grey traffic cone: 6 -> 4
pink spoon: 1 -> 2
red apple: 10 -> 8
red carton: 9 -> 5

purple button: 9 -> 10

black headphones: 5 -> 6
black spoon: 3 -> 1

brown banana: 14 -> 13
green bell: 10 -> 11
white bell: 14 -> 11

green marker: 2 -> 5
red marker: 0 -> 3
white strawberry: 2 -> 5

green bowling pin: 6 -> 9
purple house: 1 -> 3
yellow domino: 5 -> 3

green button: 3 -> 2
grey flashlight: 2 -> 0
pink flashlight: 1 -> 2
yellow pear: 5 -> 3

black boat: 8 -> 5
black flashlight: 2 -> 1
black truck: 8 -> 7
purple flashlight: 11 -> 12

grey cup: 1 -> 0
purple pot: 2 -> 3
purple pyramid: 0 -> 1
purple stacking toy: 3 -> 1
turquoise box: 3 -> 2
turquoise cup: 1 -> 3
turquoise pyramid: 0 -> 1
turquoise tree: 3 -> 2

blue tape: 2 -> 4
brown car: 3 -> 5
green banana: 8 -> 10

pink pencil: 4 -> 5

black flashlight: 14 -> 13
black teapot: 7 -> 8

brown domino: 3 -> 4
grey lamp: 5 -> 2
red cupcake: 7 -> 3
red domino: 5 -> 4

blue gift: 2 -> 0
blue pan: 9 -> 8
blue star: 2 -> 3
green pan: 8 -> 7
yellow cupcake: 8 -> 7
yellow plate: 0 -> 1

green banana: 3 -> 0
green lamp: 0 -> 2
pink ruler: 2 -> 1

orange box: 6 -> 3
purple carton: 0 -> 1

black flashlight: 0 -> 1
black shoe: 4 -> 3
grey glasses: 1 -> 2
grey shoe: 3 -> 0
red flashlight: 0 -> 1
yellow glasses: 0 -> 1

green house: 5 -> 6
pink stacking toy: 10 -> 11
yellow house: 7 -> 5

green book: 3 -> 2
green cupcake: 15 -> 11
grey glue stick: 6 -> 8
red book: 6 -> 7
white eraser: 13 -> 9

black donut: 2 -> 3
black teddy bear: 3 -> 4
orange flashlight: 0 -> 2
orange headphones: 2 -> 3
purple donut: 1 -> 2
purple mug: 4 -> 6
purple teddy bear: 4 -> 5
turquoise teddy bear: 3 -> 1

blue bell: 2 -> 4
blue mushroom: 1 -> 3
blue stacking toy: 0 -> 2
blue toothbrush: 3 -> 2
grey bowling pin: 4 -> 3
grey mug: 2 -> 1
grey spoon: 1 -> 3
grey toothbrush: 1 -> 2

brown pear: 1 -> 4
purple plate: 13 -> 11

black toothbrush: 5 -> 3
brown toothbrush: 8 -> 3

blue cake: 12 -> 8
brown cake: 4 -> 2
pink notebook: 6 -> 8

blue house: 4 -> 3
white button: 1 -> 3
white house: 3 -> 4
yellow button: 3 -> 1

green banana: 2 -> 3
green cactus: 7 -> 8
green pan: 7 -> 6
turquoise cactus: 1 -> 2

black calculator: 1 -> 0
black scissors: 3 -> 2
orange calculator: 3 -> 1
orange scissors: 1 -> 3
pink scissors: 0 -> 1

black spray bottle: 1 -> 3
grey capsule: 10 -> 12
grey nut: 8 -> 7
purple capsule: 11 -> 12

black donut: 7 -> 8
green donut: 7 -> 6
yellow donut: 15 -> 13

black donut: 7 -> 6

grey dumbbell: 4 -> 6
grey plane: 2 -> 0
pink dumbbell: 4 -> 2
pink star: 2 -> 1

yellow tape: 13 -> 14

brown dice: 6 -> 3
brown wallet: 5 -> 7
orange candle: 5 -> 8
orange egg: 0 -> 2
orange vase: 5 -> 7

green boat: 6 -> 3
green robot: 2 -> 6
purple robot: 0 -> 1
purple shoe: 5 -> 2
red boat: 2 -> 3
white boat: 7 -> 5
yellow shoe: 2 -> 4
--------------------------------------------------
THE TASK
Nothing in the listing may be left out; repeat it all exactly.

RESPONSE TO THIS TASK
grey traffic cone: 6 -> 4
pink spoon: 1 -> 2
red apple: 10 -> 8
red carton: 9 -> 5

purple button: 9 -> 10

black headphones: 5 -> 6
black spoon: 3 -> 1

brown banana: 14 -> 13
green bell: 10 -> 11
white bell: 14 -> 11

green marker: 2 -> 5
red marker: 0 -> 3
white strawberry: 2 -> 5

green bowling pin: 6 -> 9
purple house: 1 -> 3
yellow domino: 5 -> 3

green button: 3 -> 2
grey flashlight: 2 -> 0
pink flashlight: 1 -> 2
yellow pear: 5 -> 3

black boat: 8 -> 5
black flashlight: 2 -> 1
black truck: 8 -> 7
purple flashlight: 11 -> 12

grey cup: 1 -> 0
purple pot: 2 -> 3
purple pyramid: 0 -> 1
purple stacking toy: 3 -> 1
turquoise box: 3 -> 2
turquoise cup: 1 -> 3
turquoise pyramid: 0 -> 1
turquoise tree: 3 -> 2

blue tape: 2 -> 4
brown car: 3 -> 5
green banana: 8 -> 10

pink pencil: 4 -> 5

black flashlight: 14 -> 13
black teapot: 7 -> 8

brown domino: 3 -> 4
grey lamp: 5 -> 2
red cupcake: 7 -> 3
red domino: 5 -> 4

blue gift: 2 -> 0
blue pan: 9 -> 8
blue star: 2 -> 3
green pan: 8 -> 7
yellow cupcake: 8 -> 7
yellow plate: 0 -> 1

green banana: 3 -> 0
green lamp: 0 -> 2
pink ruler: 2 -> 1

orange box: 6 -> 3
purple carton: 0 -> 1

black flashlight: 0 -> 1
black shoe: 4 -> 3
grey glasses: 1 -> 2
grey shoe: 3 -> 0
red flashlight: 0 -> 1
yellow glasses: 0 -> 1

green house: 5 -> 6
pink stacking toy: 10 -> 11
yellow house: 7 -> 5

green book: 3 -> 2
green cupcake: 15 -> 11
grey glue stick: 6 -> 8
red book: 6 -> 7
white eraser: 13 -> 9

black donut: 2 -> 3
black teddy bear: 3 -> 4
orange flashlight: 0 -> 2
orange headphones: 2 -> 3
purple donut: 1 -> 2
purple mug: 4 -> 6
purple teddy bear: 4 -> 5
turquoise teddy bear: 3 -> 1

blue bell: 2 -> 4
blue mushroom: 1 -> 3
blue stacking toy: 0 -> 2
blue toothbrush: 3 -> 2
grey bowling pin: 4 -> 3
grey mug: 2 -> 1
grey spoon: 1 -> 3
grey toothbrush: 1 -> 2

brown pear: 1 -> 4
purple plate: 13 -> 11

black toothbrush: 5 -> 3
brown toothbrush: 8 -> 3

blue cake: 12 -> 8
brown cake: 4 -> 2
pink notebook: 6 -> 8

blue house: 4 -> 3
white button: 1 -> 3
white house: 3 -> 4
yellow button: 3 -> 1

green banana: 2 -> 3
green cactus: 7 -> 8
green pan: 7 -> 6
turquoise cactus: 1 -> 2

black calculator: 1 -> 0
black scissors: 3 -> 2
orange calculator: 3 -> 1
orange scissors: 1 -> 3
pink scissors: 0 -> 1

black spray bottle: 1 -> 3
grey capsule: 10 -> 12
grey nut: 8 -> 7
purple capsule: 11 -> 12

black donut: 7 -> 8
green donut: 7 -> 6
yellow donut: 15 -> 13

black donut: 7 -> 6

grey dumbbell: 4 -> 6
grey plane: 2 -> 0
pink dumbbell: 4 -> 2
pink star: 2 -> 1

yellow tape: 13 -> 14

brown dice: 6 -> 3
brown wallet: 5 -> 7
orange candle: 5 -> 8
orange egg: 0 -> 2
orange vase: 5 -> 7

green boat: 6 -> 3
green robot: 2 -> 6
purple robot: 0 -> 1
purple shoe: 5 -> 2
red boat: 2 -> 3
white boat: 7 -> 5
yellow shoe: 2 -> 4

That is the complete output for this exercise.